Exercise: Return the line containing "Show me where stroma is. (SVG masks)" and all lines after it exactly; stop at the end of the material.

Provided data:
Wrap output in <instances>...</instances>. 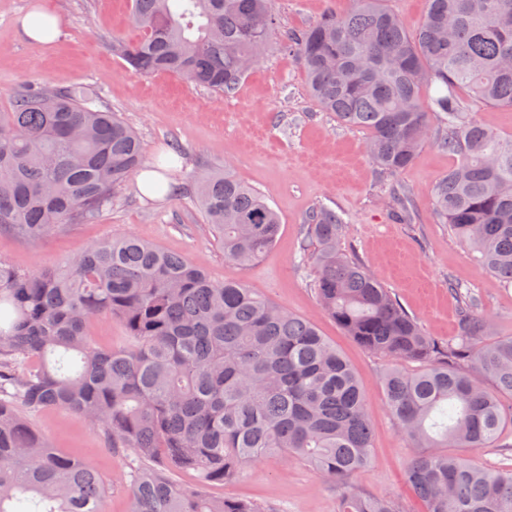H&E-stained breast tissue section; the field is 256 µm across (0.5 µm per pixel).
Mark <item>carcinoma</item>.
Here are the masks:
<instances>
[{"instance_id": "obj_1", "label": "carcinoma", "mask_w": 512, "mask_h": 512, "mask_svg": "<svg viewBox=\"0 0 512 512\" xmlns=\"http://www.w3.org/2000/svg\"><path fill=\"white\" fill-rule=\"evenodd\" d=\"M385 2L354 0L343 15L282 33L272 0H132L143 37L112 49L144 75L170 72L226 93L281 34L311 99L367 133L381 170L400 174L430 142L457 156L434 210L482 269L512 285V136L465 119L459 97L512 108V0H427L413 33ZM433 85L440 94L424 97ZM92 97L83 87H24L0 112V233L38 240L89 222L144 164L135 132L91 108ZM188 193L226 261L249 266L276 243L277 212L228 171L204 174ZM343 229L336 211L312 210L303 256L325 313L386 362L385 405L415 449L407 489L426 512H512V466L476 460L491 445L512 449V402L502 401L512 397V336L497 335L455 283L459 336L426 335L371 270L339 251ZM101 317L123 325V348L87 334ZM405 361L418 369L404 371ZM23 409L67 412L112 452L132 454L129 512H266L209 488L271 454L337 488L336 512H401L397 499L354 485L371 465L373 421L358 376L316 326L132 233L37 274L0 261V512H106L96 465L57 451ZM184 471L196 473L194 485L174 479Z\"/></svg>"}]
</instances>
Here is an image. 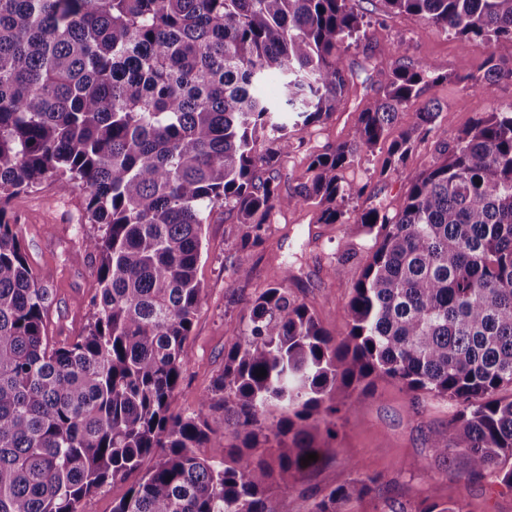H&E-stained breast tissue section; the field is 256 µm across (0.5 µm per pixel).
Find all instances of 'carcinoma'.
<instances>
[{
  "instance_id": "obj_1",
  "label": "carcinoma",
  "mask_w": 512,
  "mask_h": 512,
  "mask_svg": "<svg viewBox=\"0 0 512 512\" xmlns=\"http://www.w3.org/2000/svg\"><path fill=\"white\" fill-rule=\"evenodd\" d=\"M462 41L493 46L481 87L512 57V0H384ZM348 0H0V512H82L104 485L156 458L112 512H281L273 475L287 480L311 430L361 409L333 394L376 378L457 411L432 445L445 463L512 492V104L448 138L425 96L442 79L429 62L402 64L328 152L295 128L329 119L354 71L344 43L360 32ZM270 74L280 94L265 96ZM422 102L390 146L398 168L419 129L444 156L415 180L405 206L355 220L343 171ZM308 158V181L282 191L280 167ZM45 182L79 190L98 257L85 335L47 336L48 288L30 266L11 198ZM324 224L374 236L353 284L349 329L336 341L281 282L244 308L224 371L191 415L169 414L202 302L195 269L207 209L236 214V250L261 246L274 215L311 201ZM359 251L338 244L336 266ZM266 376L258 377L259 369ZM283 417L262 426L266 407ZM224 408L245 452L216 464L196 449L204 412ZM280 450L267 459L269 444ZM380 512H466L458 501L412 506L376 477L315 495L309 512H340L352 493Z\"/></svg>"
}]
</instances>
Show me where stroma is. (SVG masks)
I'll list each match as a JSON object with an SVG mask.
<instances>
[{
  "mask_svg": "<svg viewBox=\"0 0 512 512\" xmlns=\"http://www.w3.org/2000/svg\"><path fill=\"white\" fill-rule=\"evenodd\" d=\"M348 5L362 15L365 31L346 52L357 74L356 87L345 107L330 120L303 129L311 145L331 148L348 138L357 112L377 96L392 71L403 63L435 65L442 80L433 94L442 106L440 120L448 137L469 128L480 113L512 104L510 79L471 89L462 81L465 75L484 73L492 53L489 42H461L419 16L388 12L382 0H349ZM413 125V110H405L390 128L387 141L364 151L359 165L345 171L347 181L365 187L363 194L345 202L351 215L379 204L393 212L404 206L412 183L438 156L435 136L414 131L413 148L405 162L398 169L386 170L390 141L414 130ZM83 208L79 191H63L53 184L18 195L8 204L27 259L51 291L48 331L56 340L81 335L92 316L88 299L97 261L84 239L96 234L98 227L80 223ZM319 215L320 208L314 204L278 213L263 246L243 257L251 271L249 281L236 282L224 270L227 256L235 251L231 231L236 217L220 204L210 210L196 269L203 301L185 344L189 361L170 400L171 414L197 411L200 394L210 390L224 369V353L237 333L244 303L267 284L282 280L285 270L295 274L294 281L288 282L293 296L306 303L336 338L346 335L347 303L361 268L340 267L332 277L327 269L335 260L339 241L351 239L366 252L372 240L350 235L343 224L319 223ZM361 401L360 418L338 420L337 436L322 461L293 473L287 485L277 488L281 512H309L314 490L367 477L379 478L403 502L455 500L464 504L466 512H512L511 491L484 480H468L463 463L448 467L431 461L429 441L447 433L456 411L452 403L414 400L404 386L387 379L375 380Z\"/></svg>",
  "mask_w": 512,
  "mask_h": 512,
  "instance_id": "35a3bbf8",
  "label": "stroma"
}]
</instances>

Solution below:
Show me where stroma is. (SVG masks)
I'll list each match as a JSON object with an SVG mask.
<instances>
[{
  "mask_svg": "<svg viewBox=\"0 0 512 512\" xmlns=\"http://www.w3.org/2000/svg\"><path fill=\"white\" fill-rule=\"evenodd\" d=\"M348 5L362 15L365 31L346 52L357 74L356 87L345 107L330 120L303 129L311 145L331 148L348 138L357 112L377 96L392 71L403 63L435 65L442 80L433 94L442 106L440 120L448 137L469 128L480 113L512 104L510 79L471 89L462 81L465 75L484 73L492 53L489 42H461L419 16L388 12L382 0H349ZM413 125V110H405L390 128L387 141L364 151L359 165L345 171L347 181L365 187L363 194L345 202L351 215L379 204L393 212L404 206L412 183L438 156L435 136L414 131L413 148L405 162L398 169L386 170L390 141L414 130ZM83 208L79 191H63L53 184L18 195L8 204L27 259L51 291L48 331L56 340L81 335L92 316L88 299L97 261L84 239L96 234L98 227L80 223ZM319 215L320 208L314 204L278 213L263 246L243 257L251 271L249 281L236 282L224 270L227 256L235 251L231 231L236 217L220 204L210 210L196 269L203 301L185 344L189 361L170 400L171 414L197 411L200 394L210 390L224 369V353L237 333L244 303L267 284L282 280L285 270L295 274L294 281L288 282L293 296L306 303L336 338L346 335L347 303L361 268L340 267L332 277L327 269L335 260L339 241L351 239L366 252L372 240L350 235L343 224L319 223ZM361 401L360 418L338 420L337 436L322 461L293 473L287 485L277 488L281 512H309L314 490L367 477L379 478L403 502L455 500L464 504L466 512H512L511 491L484 480H468L463 463L448 467L431 461L429 441L447 433L456 411L452 403L414 400L404 386L387 379L375 380Z\"/></svg>",
  "mask_w": 512,
  "mask_h": 512,
  "instance_id": "35a3bbf8",
  "label": "stroma"
}]
</instances>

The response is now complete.